**Exercise description**. Please restate the lines shown below exactly, every one of them.

**Data provided**.
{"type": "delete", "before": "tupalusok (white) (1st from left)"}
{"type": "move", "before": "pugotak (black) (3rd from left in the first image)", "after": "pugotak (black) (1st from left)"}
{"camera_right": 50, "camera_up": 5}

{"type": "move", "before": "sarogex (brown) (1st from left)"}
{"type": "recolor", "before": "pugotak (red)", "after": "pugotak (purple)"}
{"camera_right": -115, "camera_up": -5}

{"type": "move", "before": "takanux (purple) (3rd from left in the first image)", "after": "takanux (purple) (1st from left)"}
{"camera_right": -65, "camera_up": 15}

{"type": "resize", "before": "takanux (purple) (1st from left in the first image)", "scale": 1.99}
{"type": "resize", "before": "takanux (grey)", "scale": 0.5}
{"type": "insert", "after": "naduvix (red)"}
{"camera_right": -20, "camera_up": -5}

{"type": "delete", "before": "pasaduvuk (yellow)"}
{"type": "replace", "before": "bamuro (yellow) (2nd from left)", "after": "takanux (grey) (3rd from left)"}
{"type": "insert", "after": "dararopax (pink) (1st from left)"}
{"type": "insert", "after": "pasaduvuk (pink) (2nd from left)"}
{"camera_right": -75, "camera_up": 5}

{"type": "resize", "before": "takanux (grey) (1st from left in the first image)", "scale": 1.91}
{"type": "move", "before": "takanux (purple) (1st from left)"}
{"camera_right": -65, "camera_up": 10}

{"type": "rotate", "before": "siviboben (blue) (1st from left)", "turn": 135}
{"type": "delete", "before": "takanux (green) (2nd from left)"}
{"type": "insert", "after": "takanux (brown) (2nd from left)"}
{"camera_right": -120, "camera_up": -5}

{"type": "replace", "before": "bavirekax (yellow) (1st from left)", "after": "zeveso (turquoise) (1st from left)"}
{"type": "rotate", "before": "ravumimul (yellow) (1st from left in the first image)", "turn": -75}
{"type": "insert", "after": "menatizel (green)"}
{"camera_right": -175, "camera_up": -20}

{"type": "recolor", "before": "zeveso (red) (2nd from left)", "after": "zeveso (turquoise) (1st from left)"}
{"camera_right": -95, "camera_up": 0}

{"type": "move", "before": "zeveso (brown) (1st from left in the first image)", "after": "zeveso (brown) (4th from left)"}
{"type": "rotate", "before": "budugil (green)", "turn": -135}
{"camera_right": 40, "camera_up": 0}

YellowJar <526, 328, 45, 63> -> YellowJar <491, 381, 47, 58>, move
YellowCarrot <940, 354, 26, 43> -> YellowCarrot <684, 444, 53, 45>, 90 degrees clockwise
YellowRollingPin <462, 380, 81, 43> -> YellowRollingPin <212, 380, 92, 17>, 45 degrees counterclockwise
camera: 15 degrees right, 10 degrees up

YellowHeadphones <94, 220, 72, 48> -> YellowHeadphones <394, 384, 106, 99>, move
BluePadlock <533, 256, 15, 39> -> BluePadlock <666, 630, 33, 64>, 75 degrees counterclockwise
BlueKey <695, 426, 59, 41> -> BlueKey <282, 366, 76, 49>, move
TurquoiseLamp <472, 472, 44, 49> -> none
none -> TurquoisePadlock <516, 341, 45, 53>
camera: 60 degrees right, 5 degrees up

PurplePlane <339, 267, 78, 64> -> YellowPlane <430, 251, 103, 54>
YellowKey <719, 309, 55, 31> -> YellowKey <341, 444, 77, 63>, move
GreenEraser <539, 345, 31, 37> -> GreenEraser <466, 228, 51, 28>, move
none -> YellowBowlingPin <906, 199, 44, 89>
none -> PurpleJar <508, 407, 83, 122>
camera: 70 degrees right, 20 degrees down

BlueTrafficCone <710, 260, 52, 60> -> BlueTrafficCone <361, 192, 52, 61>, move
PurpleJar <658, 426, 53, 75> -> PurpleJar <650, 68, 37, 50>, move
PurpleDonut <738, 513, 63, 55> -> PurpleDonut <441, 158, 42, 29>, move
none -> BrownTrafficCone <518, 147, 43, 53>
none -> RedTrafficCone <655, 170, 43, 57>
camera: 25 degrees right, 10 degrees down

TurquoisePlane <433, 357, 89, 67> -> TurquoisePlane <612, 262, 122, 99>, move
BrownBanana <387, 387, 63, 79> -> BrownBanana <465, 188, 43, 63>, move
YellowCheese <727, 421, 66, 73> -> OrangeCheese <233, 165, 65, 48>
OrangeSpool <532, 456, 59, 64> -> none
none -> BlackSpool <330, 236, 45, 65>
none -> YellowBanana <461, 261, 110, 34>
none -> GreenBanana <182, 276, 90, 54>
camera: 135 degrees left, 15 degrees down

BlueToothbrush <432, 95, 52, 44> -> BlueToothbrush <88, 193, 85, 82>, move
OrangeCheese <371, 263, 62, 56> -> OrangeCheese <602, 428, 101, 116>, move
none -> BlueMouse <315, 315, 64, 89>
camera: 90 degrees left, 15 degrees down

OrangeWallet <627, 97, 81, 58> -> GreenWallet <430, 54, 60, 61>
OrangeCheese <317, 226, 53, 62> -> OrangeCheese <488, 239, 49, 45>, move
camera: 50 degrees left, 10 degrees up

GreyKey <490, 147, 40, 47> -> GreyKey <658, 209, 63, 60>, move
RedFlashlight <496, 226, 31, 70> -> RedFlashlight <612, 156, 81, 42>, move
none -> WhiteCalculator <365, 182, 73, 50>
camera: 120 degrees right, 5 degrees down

**Output for this task**.
{"type": "delete", "before": "tupalusok (white) (1st from left)"}
{"type": "move", "before": "pugotak (black) (3rd from left in the first image)", "after": "pugotak (black) (1st from left)"}
{"camera_right": 50, "camera_up": 5}

{"type": "move", "before": "sarogex (brown) (1st from left)"}
{"type": "recolor", "before": "pugotak (red)", "after": "pugotak (purple)"}
{"camera_right": -115, "camera_up": -5}

{"type": "move", "before": "takanux (purple) (3rd from left in the first image)", "after": "takanux (purple) (1st from left)"}
{"camera_right": -65, "camera_up": 15}

{"type": "resize", "before": "takanux (purple) (1st from left in the first image)", "scale": 1.99}
{"type": "resize", "before": "takanux (grey)", "scale": 0.5}
{"type": "insert", "after": "naduvix (red)"}
{"camera_right": -20, "camera_up": -5}

{"type": "delete", "before": "pasaduvuk (yellow)"}
{"type": "replace", "before": "bamuro (yellow) (2nd from left)", "after": "takanux (grey) (3rd from left)"}
{"type": "insert", "after": "dararopax (pink) (1st from left)"}
{"type": "insert", "after": "pasaduvuk (pink) (2nd from left)"}
{"camera_right": -75, "camera_up": 5}

{"type": "resize", "before": "takanux (grey) (1st from left in the first image)", "scale": 1.91}
{"type": "move", "before": "takanux (purple) (1st from left)"}
{"camera_right": -65, "camera_up": 10}

{"type": "rotate", "before": "siviboben (blue) (1st from left)", "turn": 135}
{"type": "delete", "before": "takanux (green) (2nd from left)"}
{"type": "insert", "after": "takanux (brown) (2nd from left)"}
{"camera_right": -120, "camera_up": -5}

{"type": "replace", "before": "bavirekax (yellow) (1st from left)", "after": "zeveso (turquoise) (1st from left)"}
{"type": "rotate", "before": "ravumimul (yellow) (1st from left in the first image)", "turn": -75}
{"type": "insert", "after": "menatizel (green)"}
{"camera_right": -175, "camera_up": -20}

{"type": "recolor", "before": "zeveso (red) (2nd from left)", "after": "zeveso (turquoise) (1st from left)"}
{"camera_right": -95, "camera_up": 0}

{"type": "move", "before": "zeveso (brown) (1st from left in the first image)", "after": "zeveso (brown) (4th from left)"}
{"type": "rotate", "before": "budugil (green)", "turn": -135}
{"camera_right": 40, "camera_up": 0}

YellowJar <526, 328, 45, 63> -> YellowJar <491, 381, 47, 58>, move
YellowCarrot <940, 354, 26, 43> -> YellowCarrot <684, 444, 53, 45>, 90 degrees clockwise
YellowRollingPin <462, 380, 81, 43> -> YellowRollingPin <212, 380, 92, 17>, 45 degrees counterclockwise
camera: 15 degrees right, 10 degrees up

YellowHeadphones <94, 220, 72, 48> -> YellowHeadphones <394, 384, 106, 99>, move
BluePadlock <533, 256, 15, 39> -> BluePadlock <666, 630, 33, 64>, 75 degrees counterclockwise
BlueKey <695, 426, 59, 41> -> BlueKey <282, 366, 76, 49>, move
TurquoiseLamp <472, 472, 44, 49> -> none
none -> TurquoisePadlock <516, 341, 45, 53>
camera: 60 degrees right, 5 degrees up

PurplePlane <339, 267, 78, 64> -> YellowPlane <430, 251, 103, 54>
YellowKey <719, 309, 55, 31> -> YellowKey <341, 444, 77, 63>, move
GreenEraser <539, 345, 31, 37> -> GreenEraser <466, 228, 51, 28>, move
none -> YellowBowlingPin <906, 199, 44, 89>
none -> PurpleJar <508, 407, 83, 122>
camera: 70 degrees right, 20 degrees down

BlueTrafficCone <710, 260, 52, 60> -> BlueTrafficCone <361, 192, 52, 61>, move
PurpleJar <658, 426, 53, 75> -> PurpleJar <650, 68, 37, 50>, move
PurpleDonut <738, 513, 63, 55> -> PurpleDonut <441, 158, 42, 29>, move
none -> BrownTrafficCone <518, 147, 43, 53>
none -> RedTrafficCone <655, 170, 43, 57>
camera: 25 degrees right, 10 degrees down

TurquoisePlane <433, 357, 89, 67> -> TurquoisePlane <612, 262, 122, 99>, move
BrownBanana <387, 387, 63, 79> -> BrownBanana <465, 188, 43, 63>, move
YellowCheese <727, 421, 66, 73> -> OrangeCheese <233, 165, 65, 48>
OrangeSpool <532, 456, 59, 64> -> none
none -> BlackSpool <330, 236, 45, 65>
none -> YellowBanana <461, 261, 110, 34>
none -> GreenBanana <182, 276, 90, 54>
camera: 135 degrees left, 15 degrees down

BlueToothbrush <432, 95, 52, 44> -> BlueToothbrush <88, 193, 85, 82>, move
OrangeCheese <371, 263, 62, 56> -> OrangeCheese <602, 428, 101, 116>, move
none -> BlueMouse <315, 315, 64, 89>
camera: 90 degrees left, 15 degrees down

OrangeWallet <627, 97, 81, 58> -> GreenWallet <430, 54, 60, 61>
OrangeCheese <317, 226, 53, 62> -> OrangeCheese <488, 239, 49, 45>, move
camera: 50 degrees left, 10 degrees up

GreyKey <490, 147, 40, 47> -> GreyKey <658, 209, 63, 60>, move
RedFlashlight <496, 226, 31, 70> -> RedFlashlight <612, 156, 81, 42>, move
none -> WhiteCalculator <365, 182, 73, 50>
camera: 120 degrees right, 5 degrees down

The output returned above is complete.